═══ EXTRACTED INFORMATION ═══
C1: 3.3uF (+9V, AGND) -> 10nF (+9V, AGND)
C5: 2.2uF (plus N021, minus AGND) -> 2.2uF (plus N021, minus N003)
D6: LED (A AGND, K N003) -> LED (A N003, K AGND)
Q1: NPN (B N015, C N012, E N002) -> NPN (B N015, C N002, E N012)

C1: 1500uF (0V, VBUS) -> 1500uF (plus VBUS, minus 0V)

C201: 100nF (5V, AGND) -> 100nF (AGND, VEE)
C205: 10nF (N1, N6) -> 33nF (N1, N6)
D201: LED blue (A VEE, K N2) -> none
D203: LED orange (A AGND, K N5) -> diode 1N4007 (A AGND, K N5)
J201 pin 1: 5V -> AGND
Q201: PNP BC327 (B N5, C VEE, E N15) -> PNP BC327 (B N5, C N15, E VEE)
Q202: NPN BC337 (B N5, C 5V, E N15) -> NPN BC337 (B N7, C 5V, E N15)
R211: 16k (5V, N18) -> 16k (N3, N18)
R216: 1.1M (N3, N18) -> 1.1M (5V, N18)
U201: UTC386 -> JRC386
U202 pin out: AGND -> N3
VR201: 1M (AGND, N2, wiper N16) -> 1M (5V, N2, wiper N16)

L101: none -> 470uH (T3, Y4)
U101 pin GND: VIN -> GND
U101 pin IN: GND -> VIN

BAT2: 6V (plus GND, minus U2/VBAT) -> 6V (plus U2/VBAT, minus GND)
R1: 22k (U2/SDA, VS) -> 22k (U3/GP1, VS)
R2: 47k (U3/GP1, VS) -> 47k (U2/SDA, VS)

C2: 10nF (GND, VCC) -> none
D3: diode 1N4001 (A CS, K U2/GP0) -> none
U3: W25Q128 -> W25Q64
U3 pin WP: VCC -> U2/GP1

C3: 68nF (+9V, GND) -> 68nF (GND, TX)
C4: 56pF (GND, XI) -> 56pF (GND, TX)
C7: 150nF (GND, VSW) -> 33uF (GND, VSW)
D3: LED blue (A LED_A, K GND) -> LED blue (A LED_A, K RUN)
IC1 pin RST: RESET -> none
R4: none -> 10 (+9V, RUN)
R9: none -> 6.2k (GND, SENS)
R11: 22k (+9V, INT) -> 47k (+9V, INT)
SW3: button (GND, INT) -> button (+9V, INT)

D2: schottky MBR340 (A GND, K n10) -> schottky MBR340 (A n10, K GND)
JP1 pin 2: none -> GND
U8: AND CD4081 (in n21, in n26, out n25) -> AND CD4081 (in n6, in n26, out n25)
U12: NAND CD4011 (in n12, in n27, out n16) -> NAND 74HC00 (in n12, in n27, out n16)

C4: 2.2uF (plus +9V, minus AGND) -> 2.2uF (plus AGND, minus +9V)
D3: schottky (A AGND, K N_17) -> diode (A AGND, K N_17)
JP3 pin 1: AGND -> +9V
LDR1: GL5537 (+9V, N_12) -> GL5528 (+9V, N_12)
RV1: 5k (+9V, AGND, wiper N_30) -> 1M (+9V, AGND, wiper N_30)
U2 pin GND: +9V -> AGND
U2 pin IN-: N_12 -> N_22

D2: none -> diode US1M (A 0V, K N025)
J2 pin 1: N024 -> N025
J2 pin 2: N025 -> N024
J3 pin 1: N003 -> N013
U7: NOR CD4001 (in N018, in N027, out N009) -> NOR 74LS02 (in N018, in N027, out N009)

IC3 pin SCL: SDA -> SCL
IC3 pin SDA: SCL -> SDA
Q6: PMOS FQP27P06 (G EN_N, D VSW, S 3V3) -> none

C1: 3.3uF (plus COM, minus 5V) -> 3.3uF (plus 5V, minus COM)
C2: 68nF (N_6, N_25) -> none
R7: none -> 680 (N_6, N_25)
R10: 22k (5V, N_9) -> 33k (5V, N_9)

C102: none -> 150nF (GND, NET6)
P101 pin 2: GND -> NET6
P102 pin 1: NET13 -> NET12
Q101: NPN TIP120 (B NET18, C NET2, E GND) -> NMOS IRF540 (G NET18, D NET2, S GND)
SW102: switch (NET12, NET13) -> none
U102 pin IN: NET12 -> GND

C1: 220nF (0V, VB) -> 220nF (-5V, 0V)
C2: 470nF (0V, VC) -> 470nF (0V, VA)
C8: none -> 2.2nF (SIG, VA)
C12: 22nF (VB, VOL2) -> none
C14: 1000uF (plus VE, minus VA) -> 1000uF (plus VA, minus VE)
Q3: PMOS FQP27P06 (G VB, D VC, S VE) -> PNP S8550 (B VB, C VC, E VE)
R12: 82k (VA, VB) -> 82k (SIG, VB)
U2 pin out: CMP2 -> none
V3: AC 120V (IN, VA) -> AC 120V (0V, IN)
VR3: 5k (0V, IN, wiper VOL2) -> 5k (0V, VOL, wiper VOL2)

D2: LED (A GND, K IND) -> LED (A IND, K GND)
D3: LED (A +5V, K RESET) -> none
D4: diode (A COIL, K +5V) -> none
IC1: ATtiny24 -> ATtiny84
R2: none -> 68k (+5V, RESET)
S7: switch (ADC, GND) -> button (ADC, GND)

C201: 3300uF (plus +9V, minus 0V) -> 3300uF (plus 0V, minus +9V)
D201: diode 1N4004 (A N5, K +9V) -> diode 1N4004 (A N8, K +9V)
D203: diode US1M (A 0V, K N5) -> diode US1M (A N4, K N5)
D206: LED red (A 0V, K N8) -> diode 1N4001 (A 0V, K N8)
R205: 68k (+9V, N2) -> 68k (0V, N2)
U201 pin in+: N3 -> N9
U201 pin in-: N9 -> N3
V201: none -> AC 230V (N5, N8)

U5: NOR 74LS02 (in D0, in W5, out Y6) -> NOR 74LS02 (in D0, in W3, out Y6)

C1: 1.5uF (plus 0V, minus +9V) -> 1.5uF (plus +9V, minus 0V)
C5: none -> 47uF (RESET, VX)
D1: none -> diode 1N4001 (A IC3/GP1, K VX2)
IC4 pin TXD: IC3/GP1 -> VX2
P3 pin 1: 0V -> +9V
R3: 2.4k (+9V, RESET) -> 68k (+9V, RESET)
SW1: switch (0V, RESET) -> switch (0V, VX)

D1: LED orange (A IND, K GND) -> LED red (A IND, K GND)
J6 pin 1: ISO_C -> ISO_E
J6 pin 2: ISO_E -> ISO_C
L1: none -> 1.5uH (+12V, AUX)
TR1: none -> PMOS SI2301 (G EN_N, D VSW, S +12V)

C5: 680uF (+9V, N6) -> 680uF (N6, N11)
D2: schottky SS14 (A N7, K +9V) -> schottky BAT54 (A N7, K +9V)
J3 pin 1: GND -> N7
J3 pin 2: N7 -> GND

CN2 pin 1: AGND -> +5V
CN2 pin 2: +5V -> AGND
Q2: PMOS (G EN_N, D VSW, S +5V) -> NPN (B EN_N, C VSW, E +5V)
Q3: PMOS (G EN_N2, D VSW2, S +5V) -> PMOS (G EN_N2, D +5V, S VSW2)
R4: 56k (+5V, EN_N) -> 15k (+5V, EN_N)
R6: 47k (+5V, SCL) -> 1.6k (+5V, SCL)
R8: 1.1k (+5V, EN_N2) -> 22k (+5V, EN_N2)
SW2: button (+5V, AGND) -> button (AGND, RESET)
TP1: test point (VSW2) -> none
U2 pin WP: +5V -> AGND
═══
- [WHAT YOU ARE ASKED TO DO]: Your answer should consist solely of the lines above from the line with "C3: 68nF (+9V, GND) -> 68nF (GND, TX)" to the line with "LDR1: GL5537 (+9V, N_12)", both included, reproduced exactly.

- [SOLUTION TO THIS TASK]:
C3: 68nF (+9V, GND) -> 68nF (GND, TX)
C4: 56pF (GND, XI) -> 56pF (GND, TX)
C7: 150nF (GND, VSW) -> 33uF (GND, VSW)
D3: LED blue (A LED_A, K GND) -> LED blue (A LED_A, K RUN)
IC1 pin RST: RESET -> none
R4: none -> 10 (+9V, RUN)
R9: none -> 6.2k (GND, SENS)
R11: 22k (+9V, INT) -> 47k (+9V, INT)
SW3: button (GND, INT) -> button (+9V, INT)

D2: schottky MBR340 (A GND, K n10) -> schottky MBR340 (A n10, K GND)
JP1 pin 2: none -> GND
U8: AND CD4081 (in n21, in n26, out n25) -> AND CD4081 (in n6, in n26, out n25)
U12: NAND CD4011 (in n12, in n27, out n16) -> NAND 74HC00 (in n12, in n27, out n16)

C4: 2.2uF (plus +9V, minus AGND) -> 2.2uF (plus AGND, minus +9V)
D3: schottky (A AGND, K N_17) -> diode (A AGND, K N_17)
JP3 pin 1: AGND -> +9V
LDR1: GL5537 (+9V, N_12) -> GL5528 (+9V, N_12)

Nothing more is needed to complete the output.